Which of the lines below include "turquoise"? Each one should be copied out.

Object correspondence data:
- Opening Delimiter -
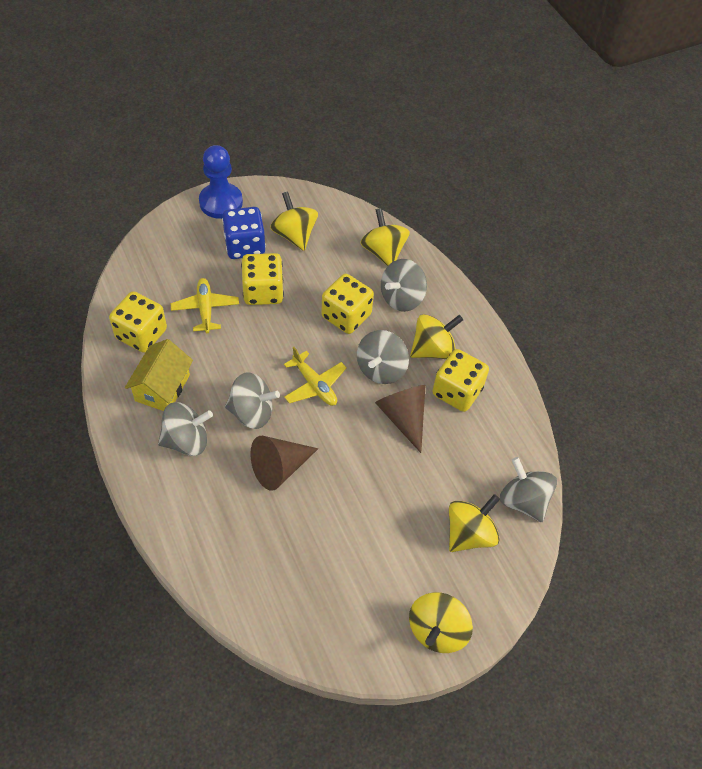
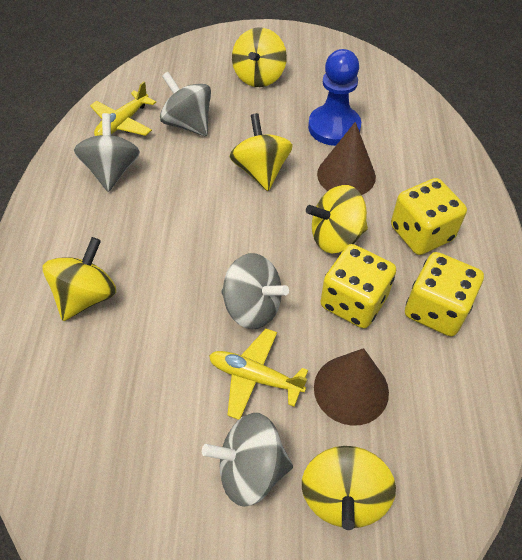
blue dice: 1 -> 0
grey spinning top: 5 -> 4
yellow dice: 4 -> 3
yellow house: 1 -> 0

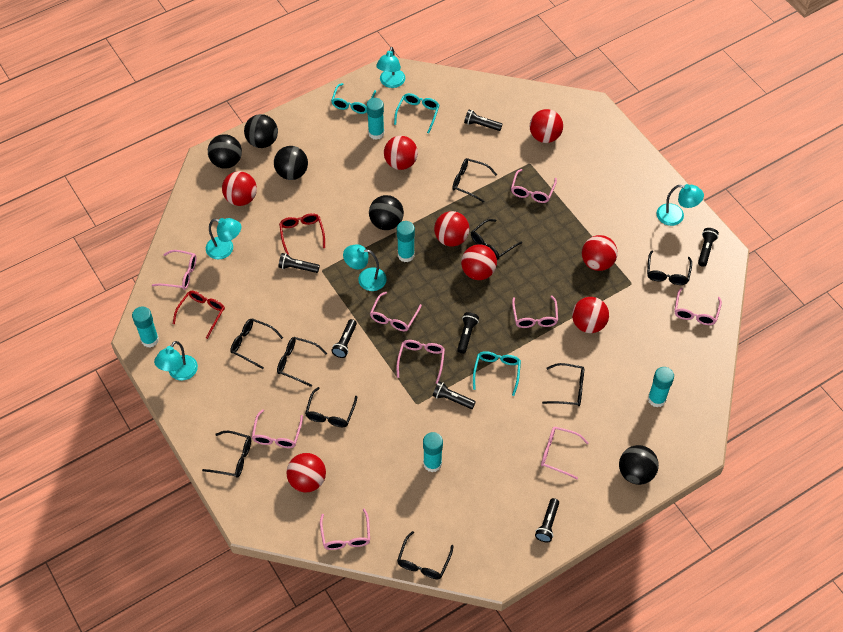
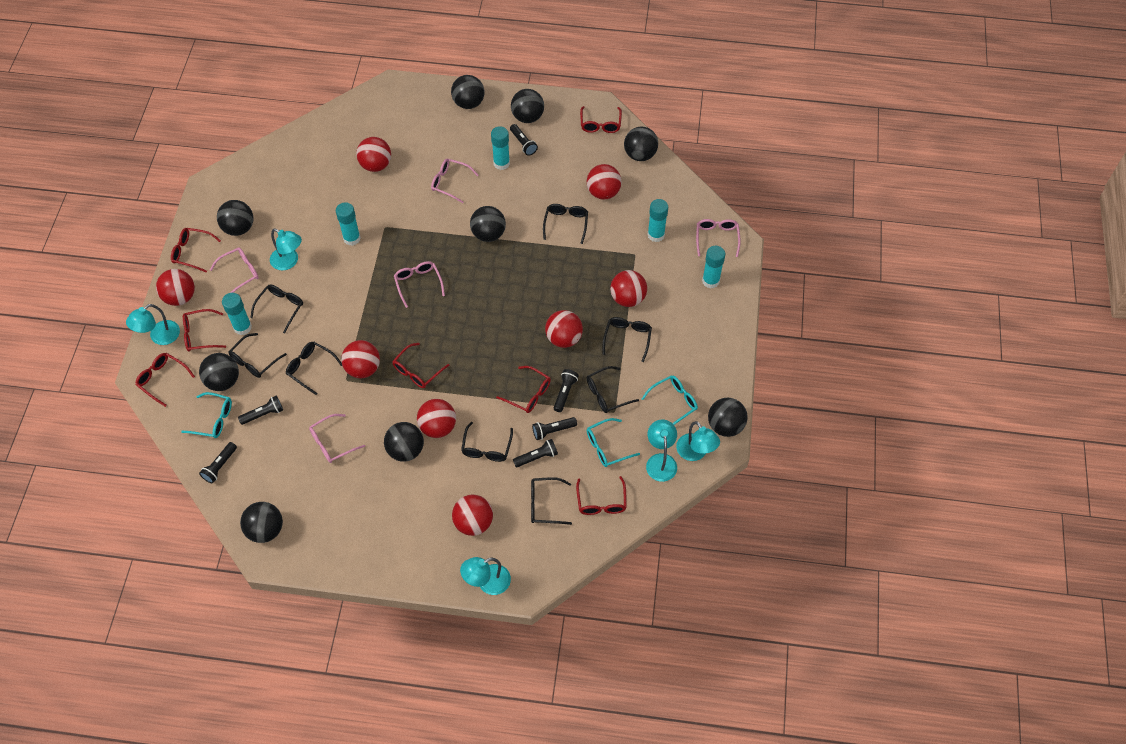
black ball: 5 -> 9
black flashlight: 7 -> 6
black glasses: 9 -> 8
pink glasses: 9 -> 5
red glasses: 2 -> 7

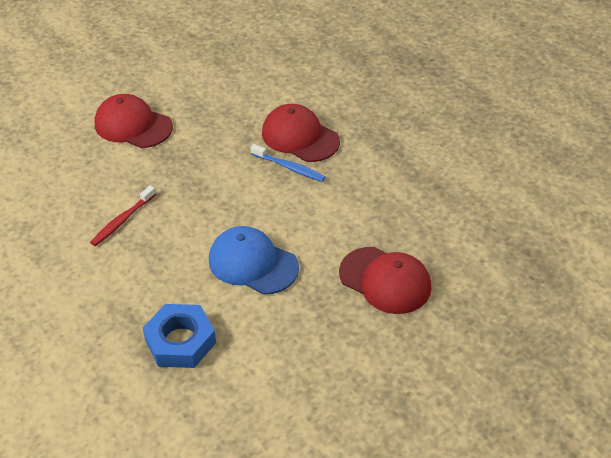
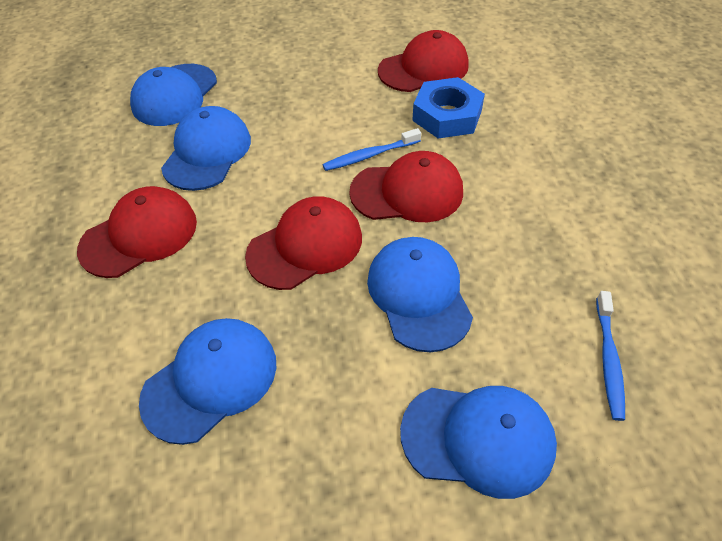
blue cap: 1 -> 5
blue toothbrush: 1 -> 2
red cap: 3 -> 4
red toothbrush: 1 -> 0

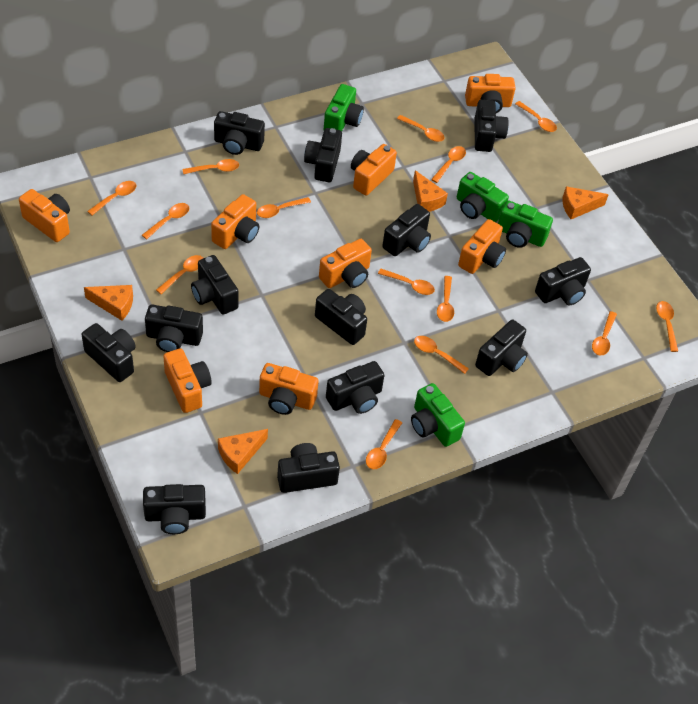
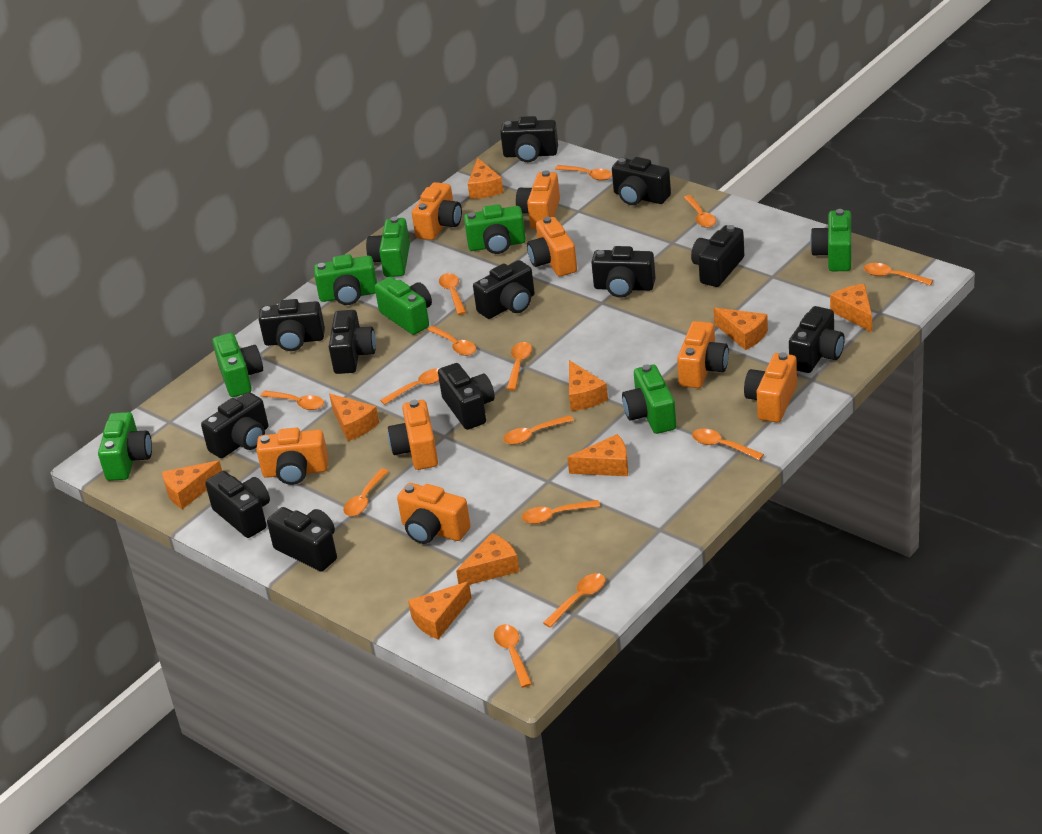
black camera: 13 -> 12
green camera: 4 -> 8
orange cheese: 4 -> 9

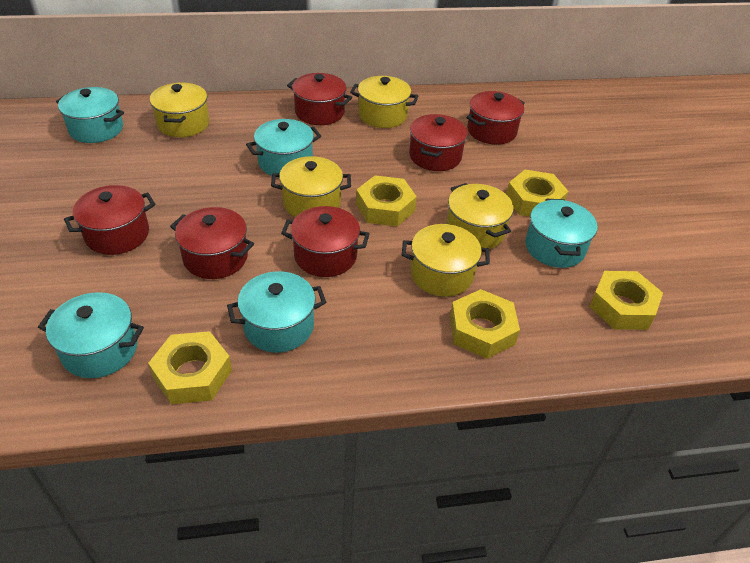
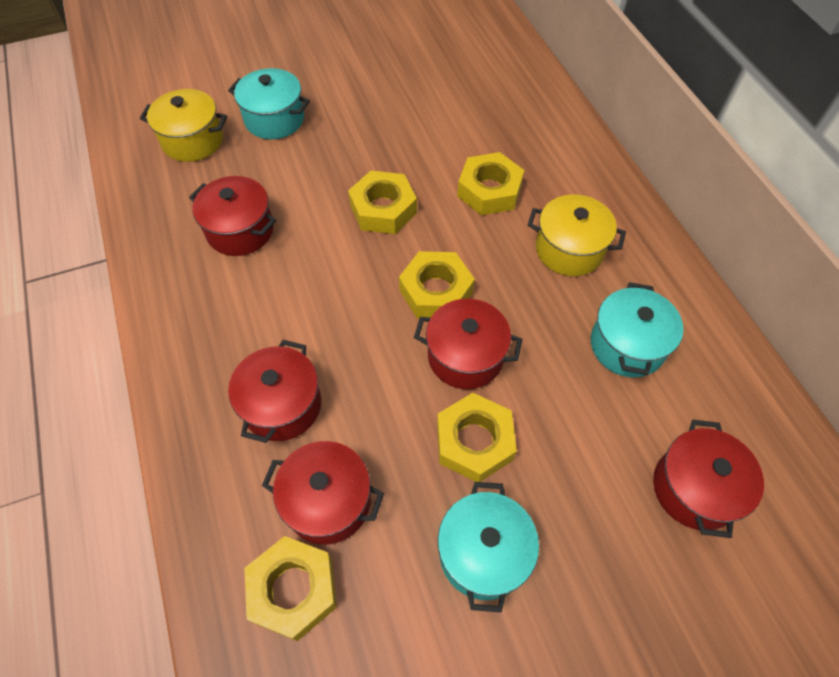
red pot: 6 -> 5
turquoise pot: 5 -> 3
yellow pot: 5 -> 2

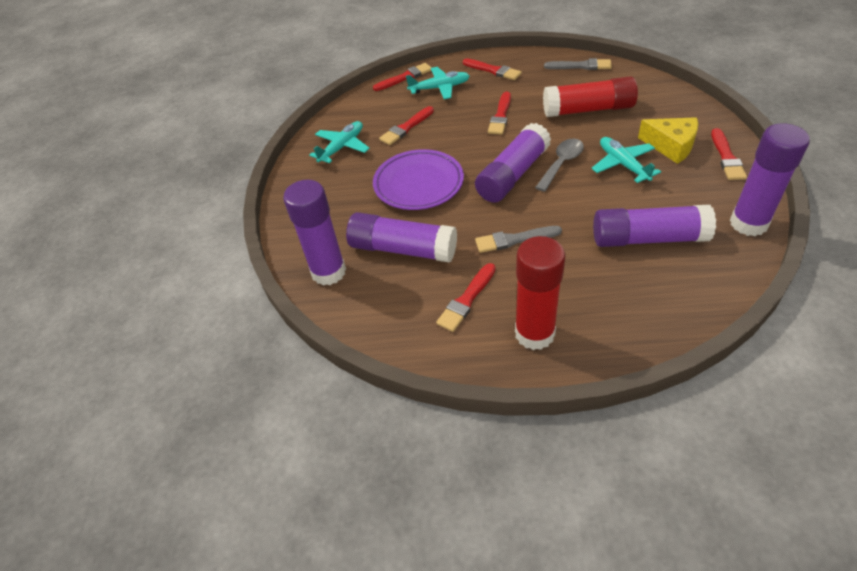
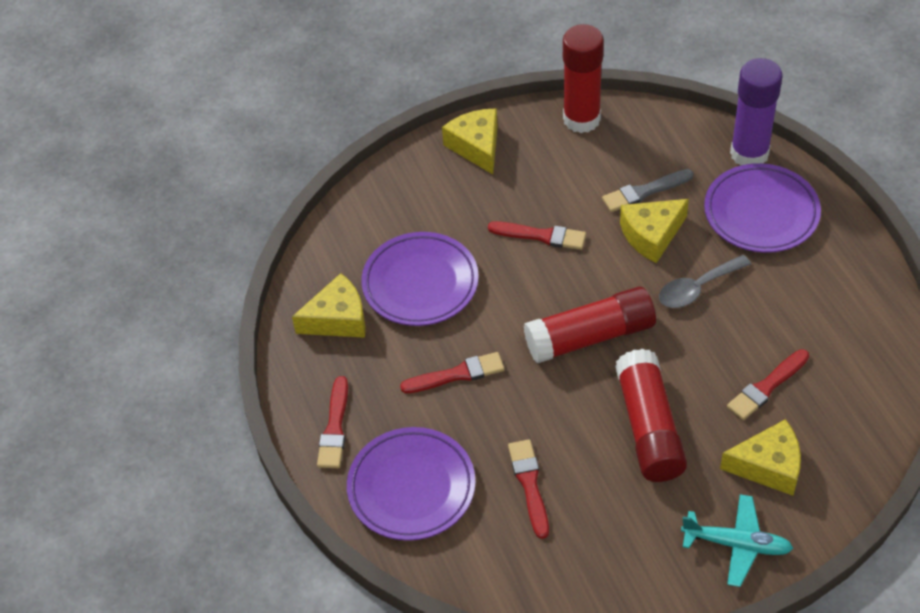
grey brush: 2 -> 1
purple glue stick: 5 -> 1
purple plate: 1 -> 3
red brush: 6 -> 5
red glue stick: 2 -> 3
turquoise plane: 3 -> 1
yellow cheese: 1 -> 4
- Closing Delimiter -
#### FINISHED TASK:
turquoise pot: 5 -> 3
turquoise plane: 3 -> 1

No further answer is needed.